- [Task] Filter the records below for the word "none". Copy each line that holds it.

- [Edit difference data]

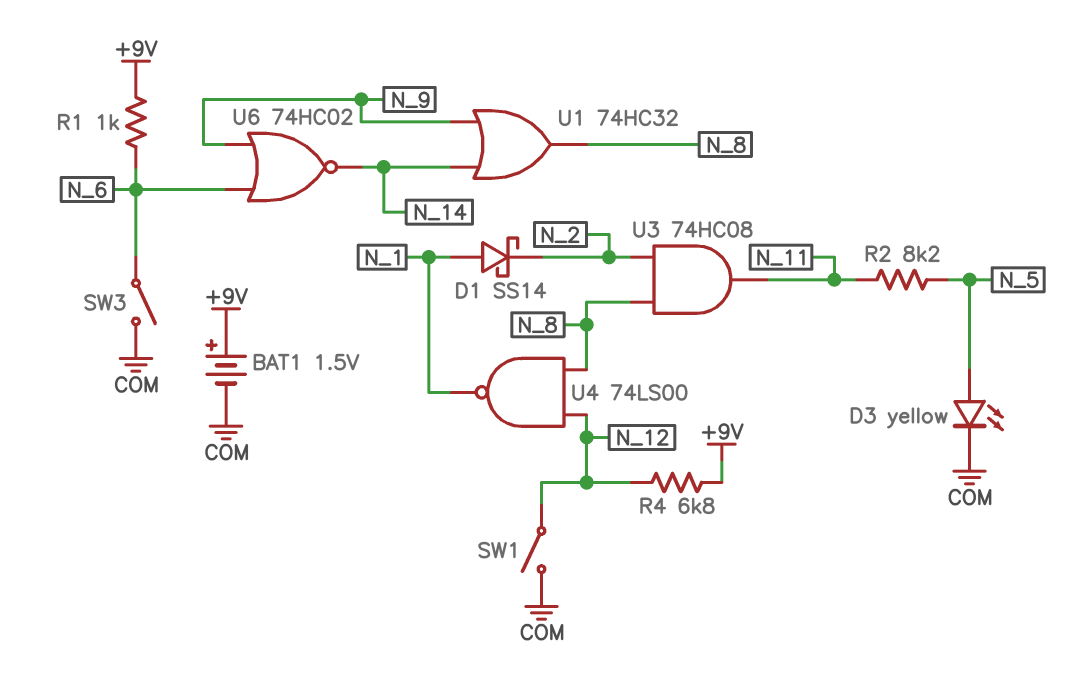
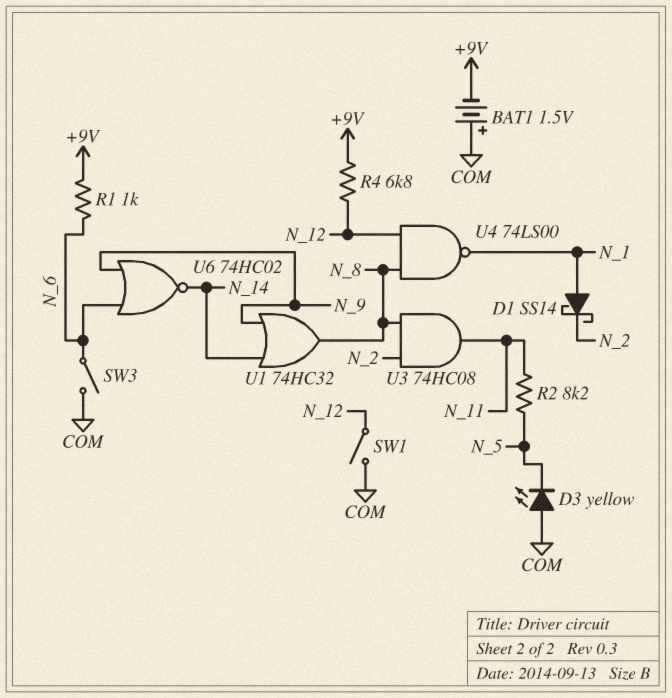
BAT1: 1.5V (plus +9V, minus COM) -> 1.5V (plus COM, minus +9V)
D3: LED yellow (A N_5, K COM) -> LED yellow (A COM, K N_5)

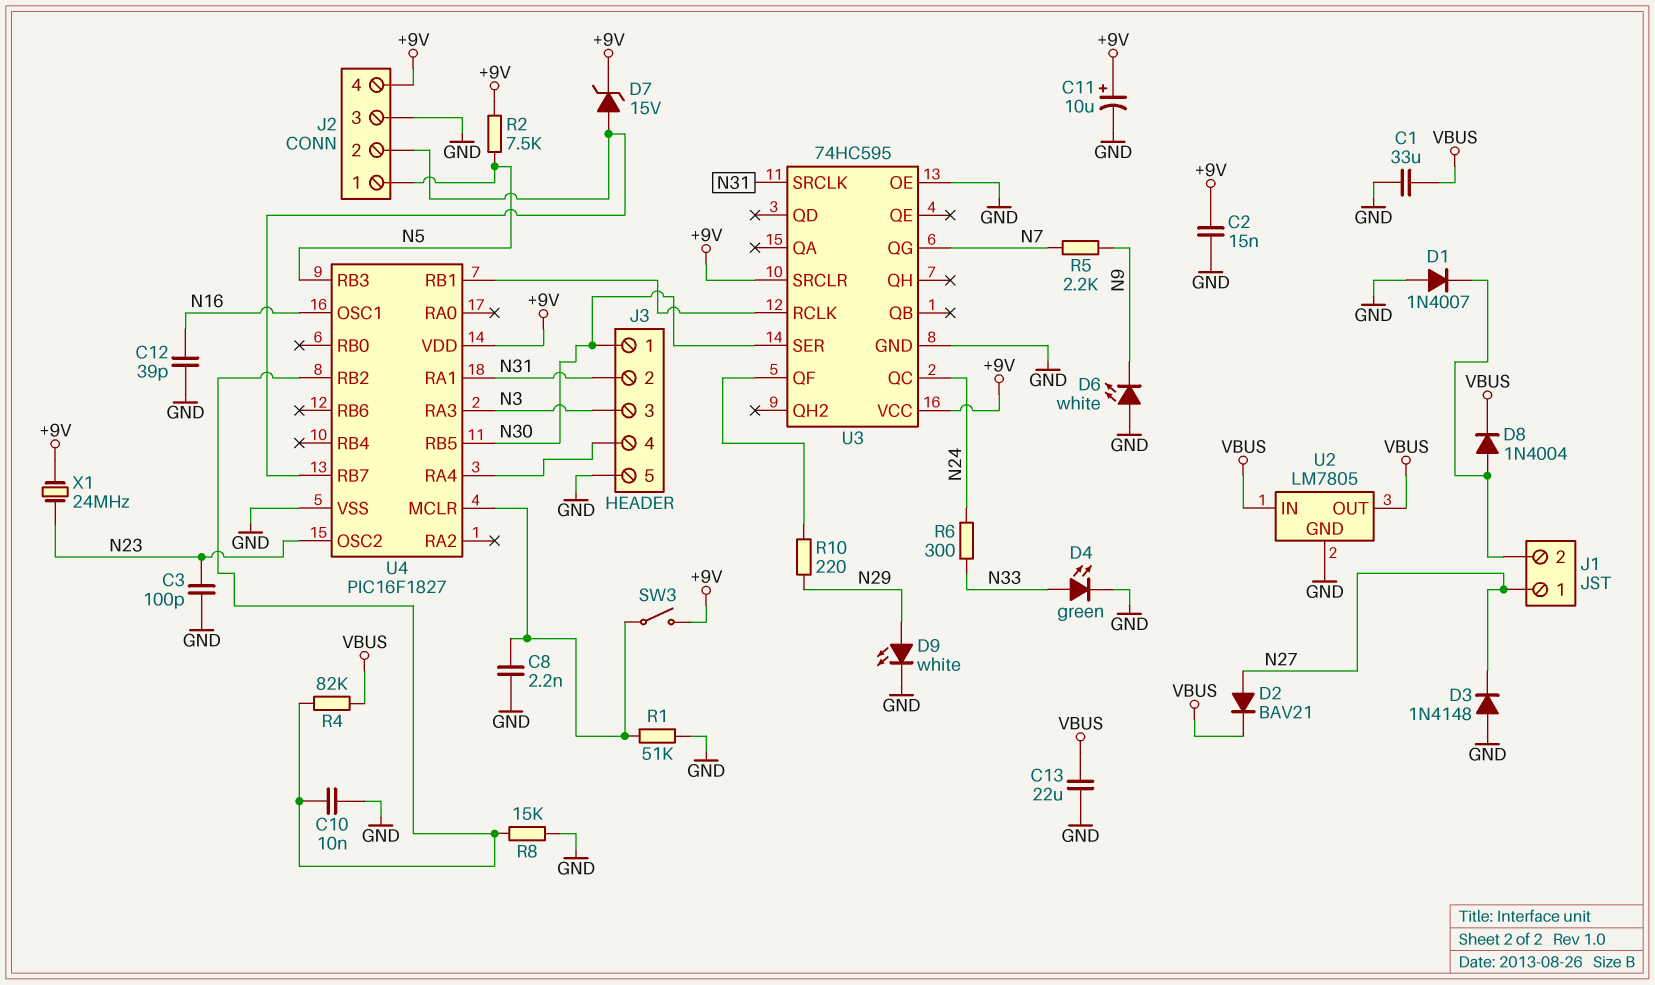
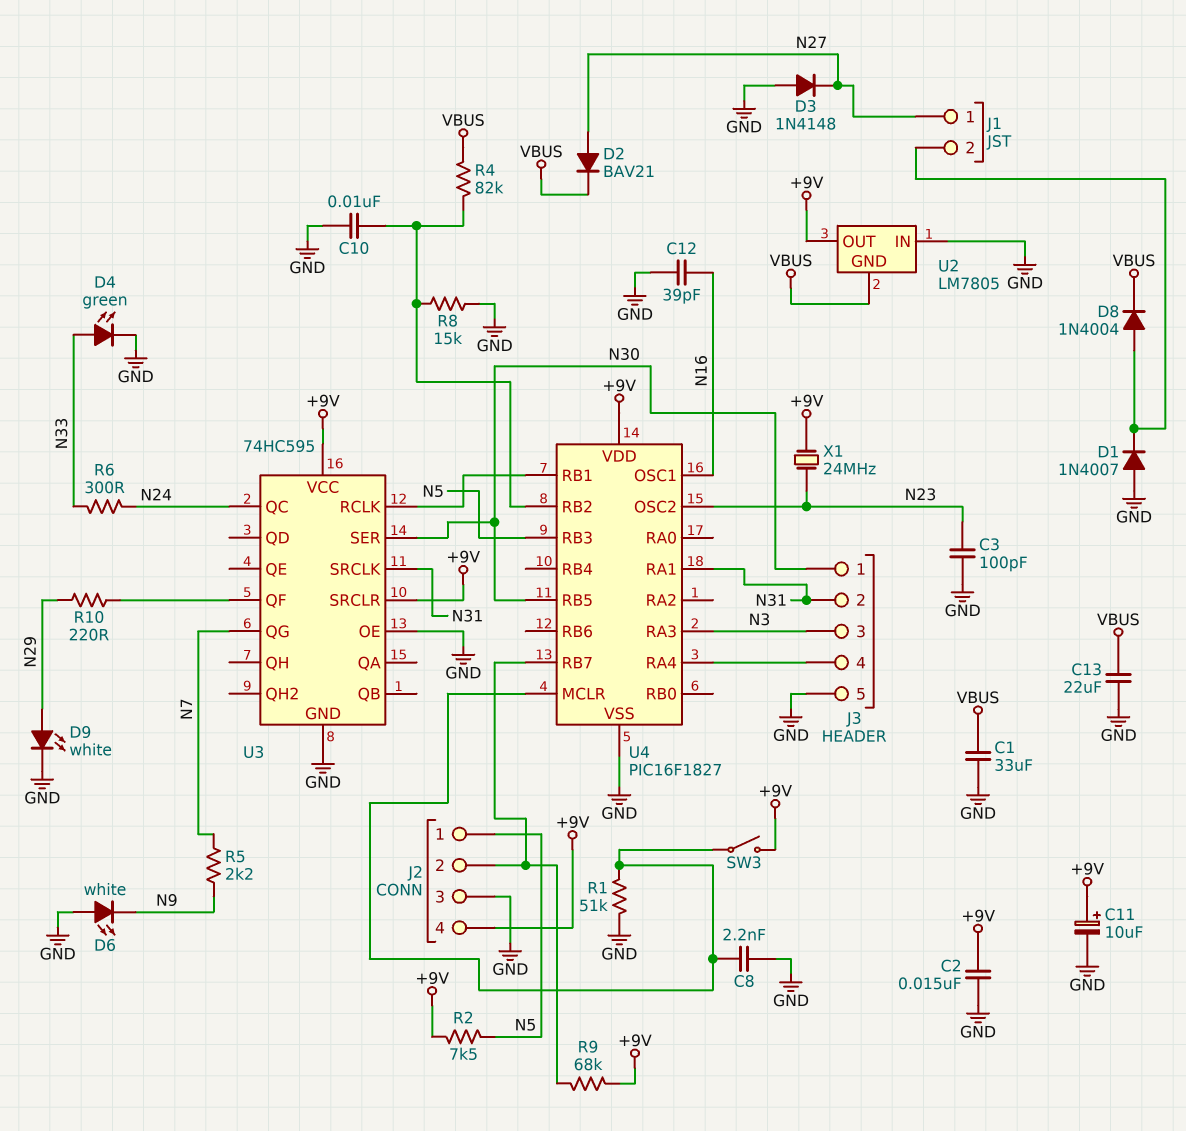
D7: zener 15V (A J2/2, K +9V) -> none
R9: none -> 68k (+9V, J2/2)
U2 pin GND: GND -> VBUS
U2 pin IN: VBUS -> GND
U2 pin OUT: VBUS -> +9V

- [Solution for this exercise]
D7: zener 15V (A J2/2, K +9V) -> none
R9: none -> 68k (+9V, J2/2)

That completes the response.